*** Exercise materials ***

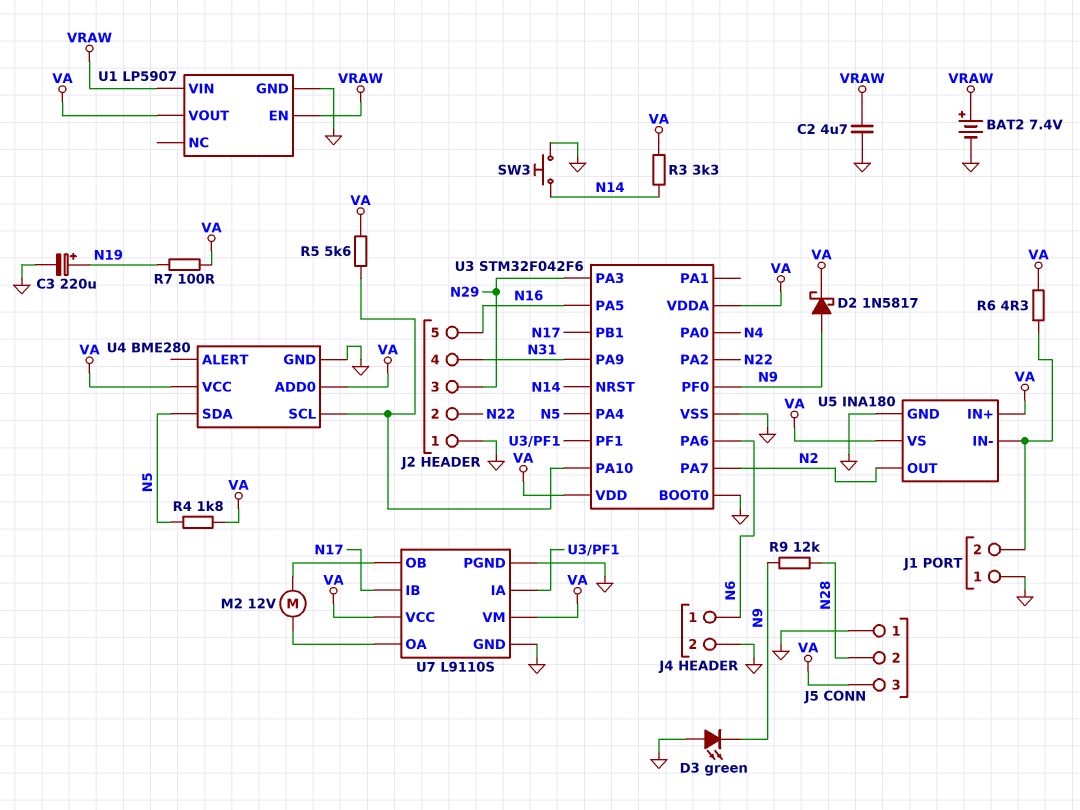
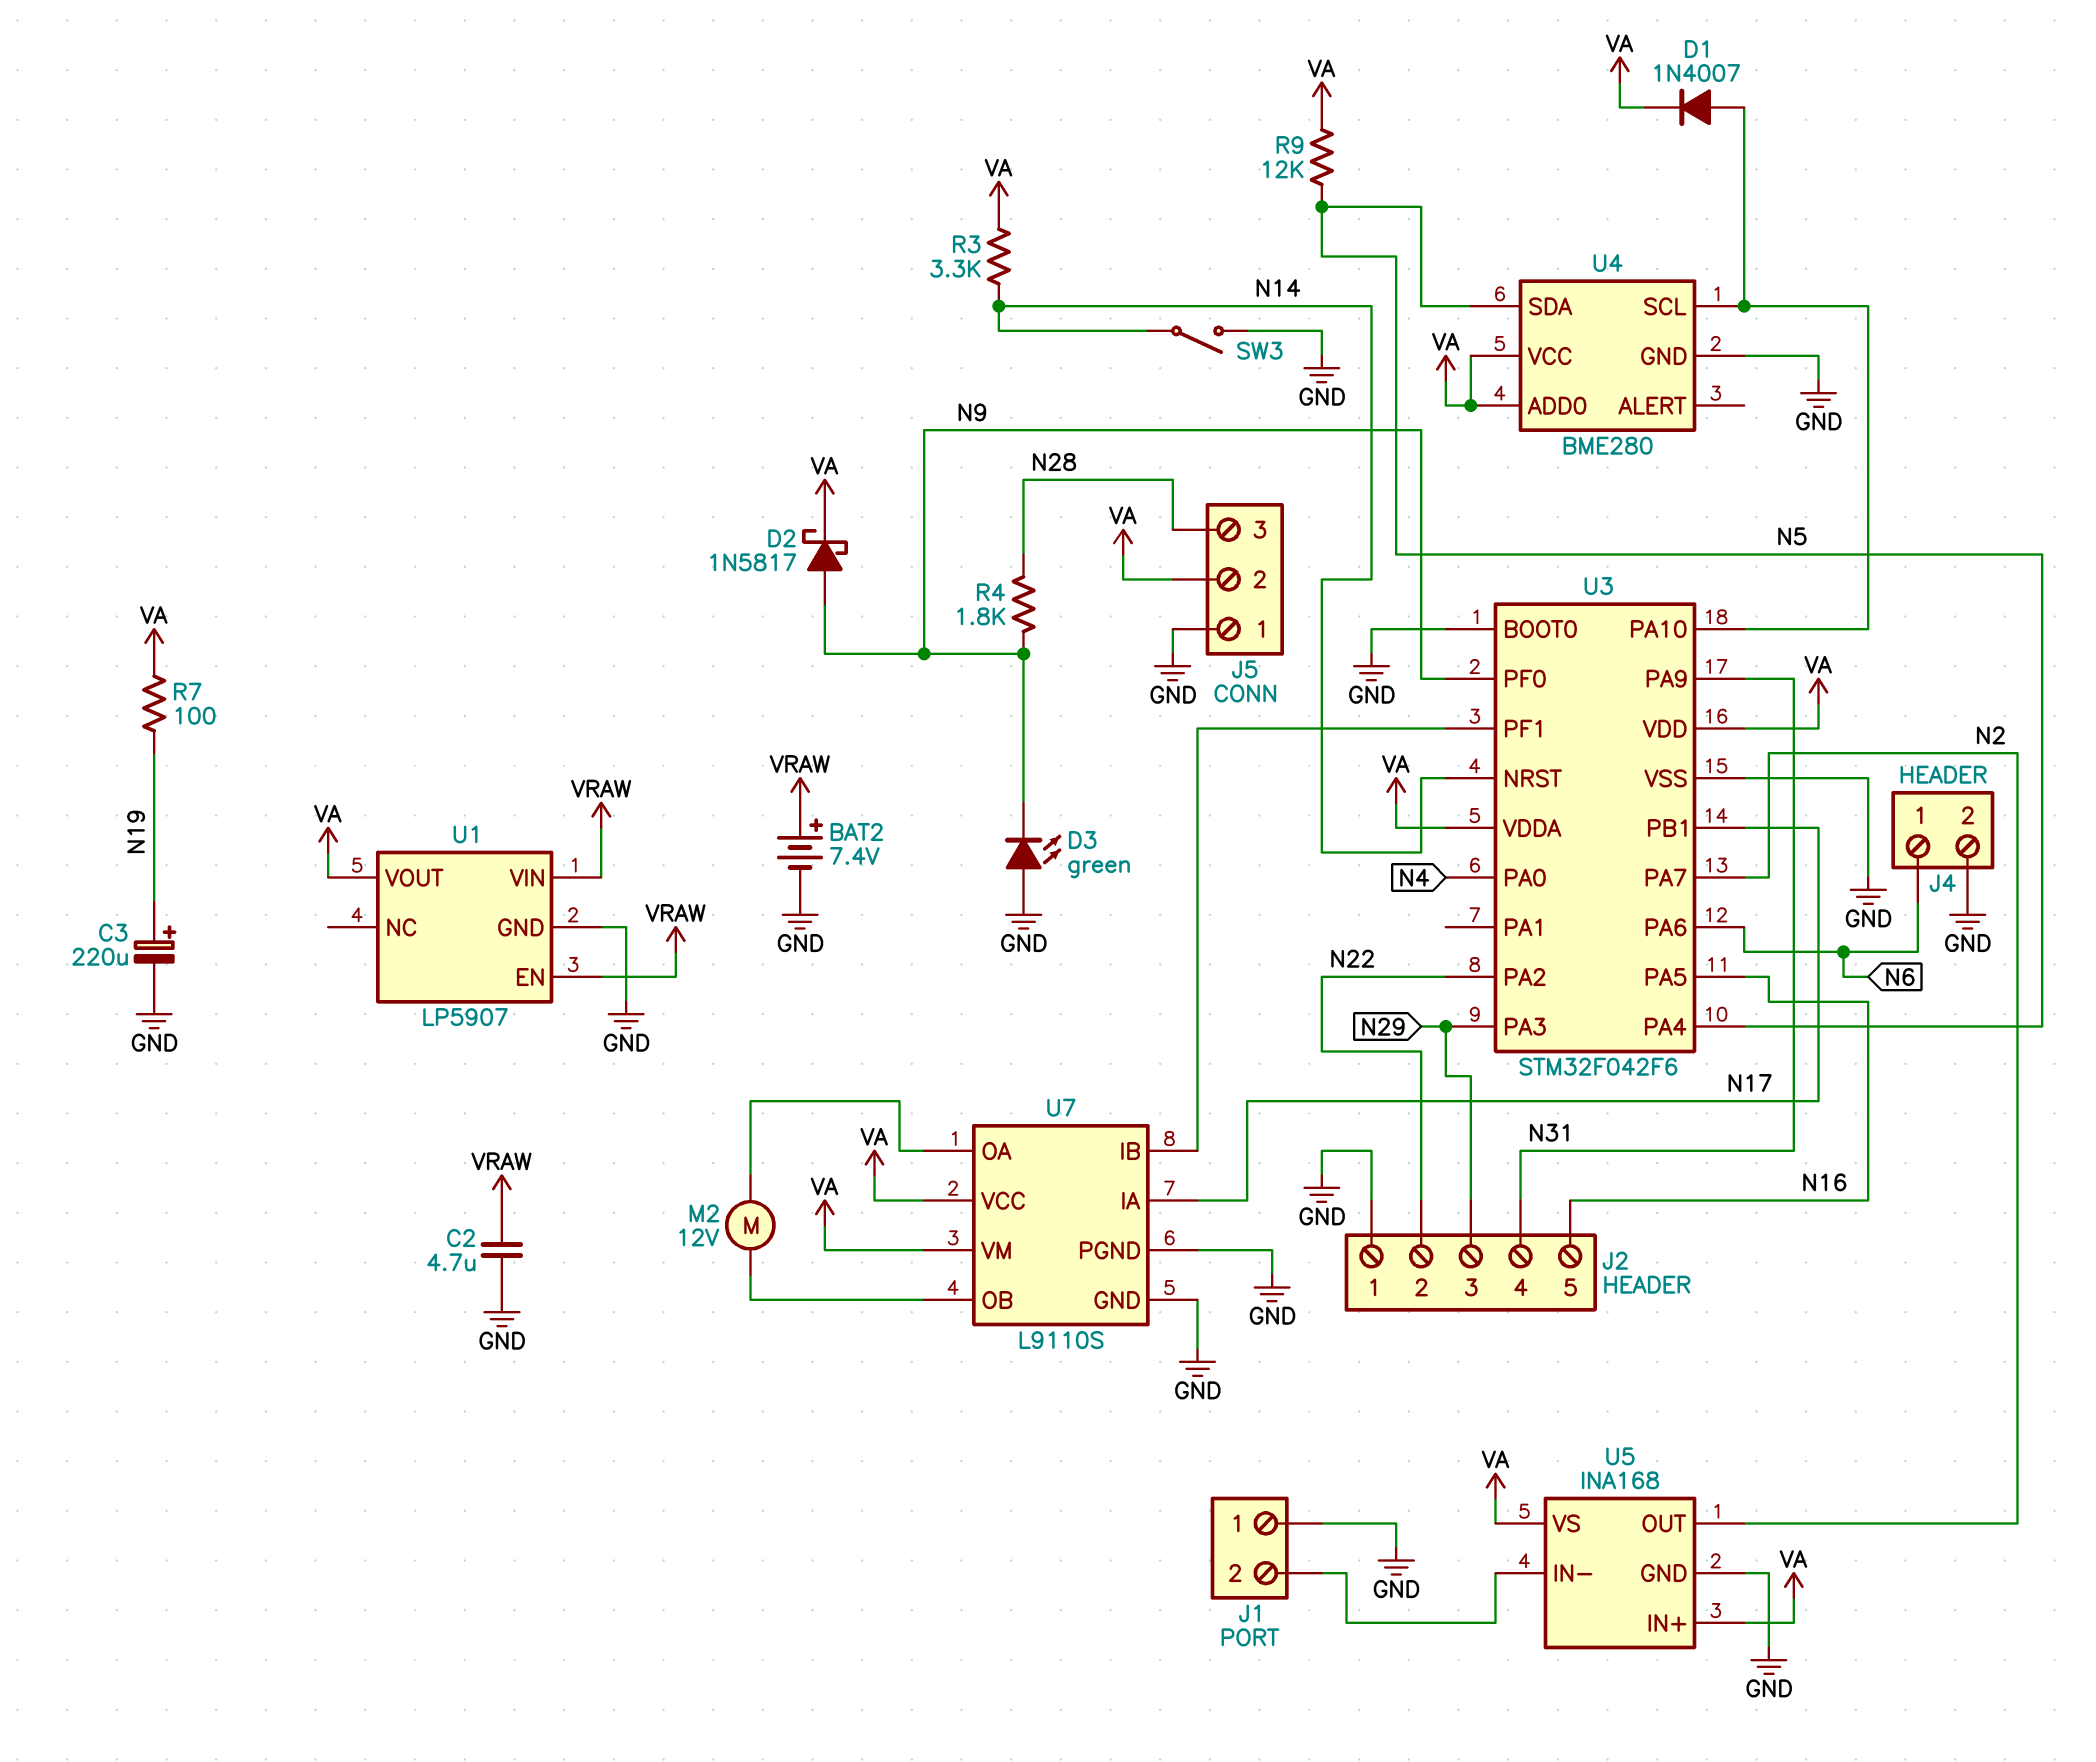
D1: none -> diode 1N4007 (A U3/PA10, K VA)
J5 pin 2: N28 -> VA
J5 pin 3: VA -> N28
R4: 1.8k (N5, VA) -> 1.8k (N9, N28)
R5: 5.6k (U3/PA10, VA) -> none
R6: 4.3 (J1/2, VA) -> none
R9: 12k (N9, N28) -> 12k (N5, VA)
SW3: button (GND, N14) -> switch (GND, N14)
U5: INA180 -> INA168
U7 pin IA: U3/PF1 -> N17
U7 pin IB: N17 -> U3/PF1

***

• Work request:
What lines above hold the word "none"? List them all.

• Expected answer:
D1: none -> diode 1N4007 (A U3/PA10, K VA)
R5: 5.6k (U3/PA10, VA) -> none
R6: 4.3 (J1/2, VA) -> none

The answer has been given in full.